- [TASK REQUIREMENTS]
Give back the records in full, with every line exactly as it was.

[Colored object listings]

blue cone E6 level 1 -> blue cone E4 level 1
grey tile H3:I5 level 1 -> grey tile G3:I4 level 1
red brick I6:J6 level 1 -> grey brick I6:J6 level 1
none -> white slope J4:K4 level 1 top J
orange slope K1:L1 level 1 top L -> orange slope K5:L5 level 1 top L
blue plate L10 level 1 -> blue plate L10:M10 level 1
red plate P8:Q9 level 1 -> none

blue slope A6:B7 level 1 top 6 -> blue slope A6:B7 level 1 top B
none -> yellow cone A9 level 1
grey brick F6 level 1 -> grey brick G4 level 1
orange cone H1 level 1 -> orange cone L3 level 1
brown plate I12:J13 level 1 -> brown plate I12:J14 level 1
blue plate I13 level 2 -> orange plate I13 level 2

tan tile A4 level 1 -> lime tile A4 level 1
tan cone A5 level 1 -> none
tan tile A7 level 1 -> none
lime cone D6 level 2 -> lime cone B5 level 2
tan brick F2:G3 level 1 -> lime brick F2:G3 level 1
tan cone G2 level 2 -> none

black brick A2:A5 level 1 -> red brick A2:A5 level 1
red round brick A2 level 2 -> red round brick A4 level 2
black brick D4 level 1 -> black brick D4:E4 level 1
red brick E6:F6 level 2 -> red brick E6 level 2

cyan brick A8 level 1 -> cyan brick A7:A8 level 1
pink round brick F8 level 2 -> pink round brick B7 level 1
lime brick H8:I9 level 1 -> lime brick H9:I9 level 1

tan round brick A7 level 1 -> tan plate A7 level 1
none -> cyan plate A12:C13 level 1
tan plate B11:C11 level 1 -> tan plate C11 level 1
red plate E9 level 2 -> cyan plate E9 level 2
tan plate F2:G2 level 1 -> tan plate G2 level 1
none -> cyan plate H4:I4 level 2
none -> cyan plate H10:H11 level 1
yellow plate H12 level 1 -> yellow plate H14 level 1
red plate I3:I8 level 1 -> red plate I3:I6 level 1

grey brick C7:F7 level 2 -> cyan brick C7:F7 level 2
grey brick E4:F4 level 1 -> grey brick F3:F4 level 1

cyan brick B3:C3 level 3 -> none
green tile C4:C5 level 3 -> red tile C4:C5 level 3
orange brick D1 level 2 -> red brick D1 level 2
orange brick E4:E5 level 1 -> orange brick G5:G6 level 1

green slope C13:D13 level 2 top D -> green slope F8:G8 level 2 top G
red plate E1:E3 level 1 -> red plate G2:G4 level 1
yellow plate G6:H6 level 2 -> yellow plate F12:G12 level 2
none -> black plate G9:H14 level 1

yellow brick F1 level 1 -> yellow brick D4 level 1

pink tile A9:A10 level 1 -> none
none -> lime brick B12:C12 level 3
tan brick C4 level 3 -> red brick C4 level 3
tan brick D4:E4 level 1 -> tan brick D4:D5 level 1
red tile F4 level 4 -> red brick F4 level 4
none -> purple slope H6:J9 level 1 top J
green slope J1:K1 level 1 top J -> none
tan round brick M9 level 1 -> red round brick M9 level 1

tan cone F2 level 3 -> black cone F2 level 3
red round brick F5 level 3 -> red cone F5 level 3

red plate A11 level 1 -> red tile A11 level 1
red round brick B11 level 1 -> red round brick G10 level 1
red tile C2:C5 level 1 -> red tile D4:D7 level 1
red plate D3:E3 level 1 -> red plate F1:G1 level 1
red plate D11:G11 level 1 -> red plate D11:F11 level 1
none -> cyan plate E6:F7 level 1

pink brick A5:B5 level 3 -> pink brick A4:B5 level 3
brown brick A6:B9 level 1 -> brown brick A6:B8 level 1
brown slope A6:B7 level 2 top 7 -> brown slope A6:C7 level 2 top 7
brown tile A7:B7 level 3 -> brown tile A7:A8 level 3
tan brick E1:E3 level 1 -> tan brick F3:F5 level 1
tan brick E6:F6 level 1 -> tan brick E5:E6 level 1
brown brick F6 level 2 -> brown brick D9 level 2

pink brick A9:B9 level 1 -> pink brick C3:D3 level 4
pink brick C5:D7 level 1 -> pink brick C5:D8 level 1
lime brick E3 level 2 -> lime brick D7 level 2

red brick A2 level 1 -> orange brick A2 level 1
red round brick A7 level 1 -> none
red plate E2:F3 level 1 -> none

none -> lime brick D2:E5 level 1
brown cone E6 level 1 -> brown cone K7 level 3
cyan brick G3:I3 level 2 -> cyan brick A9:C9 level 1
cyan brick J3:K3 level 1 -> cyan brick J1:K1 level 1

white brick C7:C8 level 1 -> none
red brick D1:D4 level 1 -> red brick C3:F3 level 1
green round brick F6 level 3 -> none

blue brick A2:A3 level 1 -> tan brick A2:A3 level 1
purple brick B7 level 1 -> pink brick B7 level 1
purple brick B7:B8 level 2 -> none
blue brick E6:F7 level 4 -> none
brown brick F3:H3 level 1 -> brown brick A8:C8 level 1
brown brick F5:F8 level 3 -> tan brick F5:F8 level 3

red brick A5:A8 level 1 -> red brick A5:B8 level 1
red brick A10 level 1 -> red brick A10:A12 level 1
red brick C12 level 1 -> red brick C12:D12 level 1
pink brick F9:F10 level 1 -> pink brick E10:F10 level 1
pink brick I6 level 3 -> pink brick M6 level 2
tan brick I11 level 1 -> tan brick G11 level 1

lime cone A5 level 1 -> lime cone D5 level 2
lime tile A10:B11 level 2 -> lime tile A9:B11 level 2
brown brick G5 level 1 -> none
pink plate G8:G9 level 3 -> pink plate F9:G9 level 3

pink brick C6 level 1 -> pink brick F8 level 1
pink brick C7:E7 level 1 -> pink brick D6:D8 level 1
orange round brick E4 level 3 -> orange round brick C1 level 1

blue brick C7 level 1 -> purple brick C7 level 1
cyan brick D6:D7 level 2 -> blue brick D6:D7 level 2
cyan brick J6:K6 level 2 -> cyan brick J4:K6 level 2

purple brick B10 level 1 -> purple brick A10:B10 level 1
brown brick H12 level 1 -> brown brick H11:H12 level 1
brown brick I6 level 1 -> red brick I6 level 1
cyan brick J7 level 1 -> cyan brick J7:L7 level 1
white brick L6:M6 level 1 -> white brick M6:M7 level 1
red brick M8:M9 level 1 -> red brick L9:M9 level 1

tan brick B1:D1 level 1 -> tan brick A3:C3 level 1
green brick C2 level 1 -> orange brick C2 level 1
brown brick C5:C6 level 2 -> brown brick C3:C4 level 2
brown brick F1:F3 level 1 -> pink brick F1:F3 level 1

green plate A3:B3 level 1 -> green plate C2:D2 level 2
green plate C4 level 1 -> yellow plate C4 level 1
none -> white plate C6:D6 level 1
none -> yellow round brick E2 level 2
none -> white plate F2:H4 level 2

- [EXPECTED ANSWER]
blue cone E6 level 1 -> blue cone E4 level 1
grey tile H3:I5 level 1 -> grey tile G3:I4 level 1
red brick I6:J6 level 1 -> grey brick I6:J6 level 1
none -> white slope J4:K4 level 1 top J
orange slope K1:L1 level 1 top L -> orange slope K5:L5 level 1 top L
blue plate L10 level 1 -> blue plate L10:M10 level 1
red plate P8:Q9 level 1 -> none

blue slope A6:B7 level 1 top 6 -> blue slope A6:B7 level 1 top B
none -> yellow cone A9 level 1
grey brick F6 level 1 -> grey brick G4 level 1
orange cone H1 level 1 -> orange cone L3 level 1
brown plate I12:J13 level 1 -> brown plate I12:J14 level 1
blue plate I13 level 2 -> orange plate I13 level 2

tan tile A4 level 1 -> lime tile A4 level 1
tan cone A5 level 1 -> none
tan tile A7 level 1 -> none
lime cone D6 level 2 -> lime cone B5 level 2
tan brick F2:G3 level 1 -> lime brick F2:G3 level 1
tan cone G2 level 2 -> none

black brick A2:A5 level 1 -> red brick A2:A5 level 1
red round brick A2 level 2 -> red round brick A4 level 2
black brick D4 level 1 -> black brick D4:E4 level 1
red brick E6:F6 level 2 -> red brick E6 level 2

cyan brick A8 level 1 -> cyan brick A7:A8 level 1
pink round brick F8 level 2 -> pink round brick B7 level 1
lime brick H8:I9 level 1 -> lime brick H9:I9 level 1

tan round brick A7 level 1 -> tan plate A7 level 1
none -> cyan plate A12:C13 level 1
tan plate B11:C11 level 1 -> tan plate C11 level 1
red plate E9 level 2 -> cyan plate E9 level 2
tan plate F2:G2 level 1 -> tan plate G2 level 1
none -> cyan plate H4:I4 level 2
none -> cyan plate H10:H11 level 1
yellow plate H12 level 1 -> yellow plate H14 level 1
red plate I3:I8 level 1 -> red plate I3:I6 level 1

grey brick C7:F7 level 2 -> cyan brick C7:F7 level 2
grey brick E4:F4 level 1 -> grey brick F3:F4 level 1

cyan brick B3:C3 level 3 -> none
green tile C4:C5 level 3 -> red tile C4:C5 level 3
orange brick D1 level 2 -> red brick D1 level 2
orange brick E4:E5 level 1 -> orange brick G5:G6 level 1

green slope C13:D13 level 2 top D -> green slope F8:G8 level 2 top G
red plate E1:E3 level 1 -> red plate G2:G4 level 1
yellow plate G6:H6 level 2 -> yellow plate F12:G12 level 2
none -> black plate G9:H14 level 1

yellow brick F1 level 1 -> yellow brick D4 level 1

pink tile A9:A10 level 1 -> none
none -> lime brick B12:C12 level 3
tan brick C4 level 3 -> red brick C4 level 3
tan brick D4:E4 level 1 -> tan brick D4:D5 level 1
red tile F4 level 4 -> red brick F4 level 4
none -> purple slope H6:J9 level 1 top J
green slope J1:K1 level 1 top J -> none
tan round brick M9 level 1 -> red round brick M9 level 1

tan cone F2 level 3 -> black cone F2 level 3
red round brick F5 level 3 -> red cone F5 level 3

red plate A11 level 1 -> red tile A11 level 1
red round brick B11 level 1 -> red round brick G10 level 1
red tile C2:C5 level 1 -> red tile D4:D7 level 1
red plate D3:E3 level 1 -> red plate F1:G1 level 1
red plate D11:G11 level 1 -> red plate D11:F11 level 1
none -> cyan plate E6:F7 level 1

pink brick A5:B5 level 3 -> pink brick A4:B5 level 3
brown brick A6:B9 level 1 -> brown brick A6:B8 level 1
brown slope A6:B7 level 2 top 7 -> brown slope A6:C7 level 2 top 7
brown tile A7:B7 level 3 -> brown tile A7:A8 level 3
tan brick E1:E3 level 1 -> tan brick F3:F5 level 1
tan brick E6:F6 level 1 -> tan brick E5:E6 level 1
brown brick F6 level 2 -> brown brick D9 level 2

pink brick A9:B9 level 1 -> pink brick C3:D3 level 4
pink brick C5:D7 level 1 -> pink brick C5:D8 level 1
lime brick E3 level 2 -> lime brick D7 level 2

red brick A2 level 1 -> orange brick A2 level 1
red round brick A7 level 1 -> none
red plate E2:F3 level 1 -> none

none -> lime brick D2:E5 level 1
brown cone E6 level 1 -> brown cone K7 level 3
cyan brick G3:I3 level 2 -> cyan brick A9:C9 level 1
cyan brick J3:K3 level 1 -> cyan brick J1:K1 level 1

white brick C7:C8 level 1 -> none
red brick D1:D4 level 1 -> red brick C3:F3 level 1
green round brick F6 level 3 -> none

blue brick A2:A3 level 1 -> tan brick A2:A3 level 1
purple brick B7 level 1 -> pink brick B7 level 1
purple brick B7:B8 level 2 -> none
blue brick E6:F7 level 4 -> none
brown brick F3:H3 level 1 -> brown brick A8:C8 level 1
brown brick F5:F8 level 3 -> tan brick F5:F8 level 3

red brick A5:A8 level 1 -> red brick A5:B8 level 1
red brick A10 level 1 -> red brick A10:A12 level 1
red brick C12 level 1 -> red brick C12:D12 level 1
pink brick F9:F10 level 1 -> pink brick E10:F10 level 1
pink brick I6 level 3 -> pink brick M6 level 2
tan brick I11 level 1 -> tan brick G11 level 1

lime cone A5 level 1 -> lime cone D5 level 2
lime tile A10:B11 level 2 -> lime tile A9:B11 level 2
brown brick G5 level 1 -> none
pink plate G8:G9 level 3 -> pink plate F9:G9 level 3

pink brick C6 level 1 -> pink brick F8 level 1
pink brick C7:E7 level 1 -> pink brick D6:D8 level 1
orange round brick E4 level 3 -> orange round brick C1 level 1

blue brick C7 level 1 -> purple brick C7 level 1
cyan brick D6:D7 level 2 -> blue brick D6:D7 level 2
cyan brick J6:K6 level 2 -> cyan brick J4:K6 level 2

purple brick B10 level 1 -> purple brick A10:B10 level 1
brown brick H12 level 1 -> brown brick H11:H12 level 1
brown brick I6 level 1 -> red brick I6 level 1
cyan brick J7 level 1 -> cyan brick J7:L7 level 1
white brick L6:M6 level 1 -> white brick M6:M7 level 1
red brick M8:M9 level 1 -> red brick L9:M9 level 1

tan brick B1:D1 level 1 -> tan brick A3:C3 level 1
green brick C2 level 1 -> orange brick C2 level 1
brown brick C5:C6 level 2 -> brown brick C3:C4 level 2
brown brick F1:F3 level 1 -> pink brick F1:F3 level 1

green plate A3:B3 level 1 -> green plate C2:D2 level 2
green plate C4 level 1 -> yellow plate C4 level 1
none -> white plate C6:D6 level 1
none -> yellow round brick E2 level 2
none -> white plate F2:H4 level 2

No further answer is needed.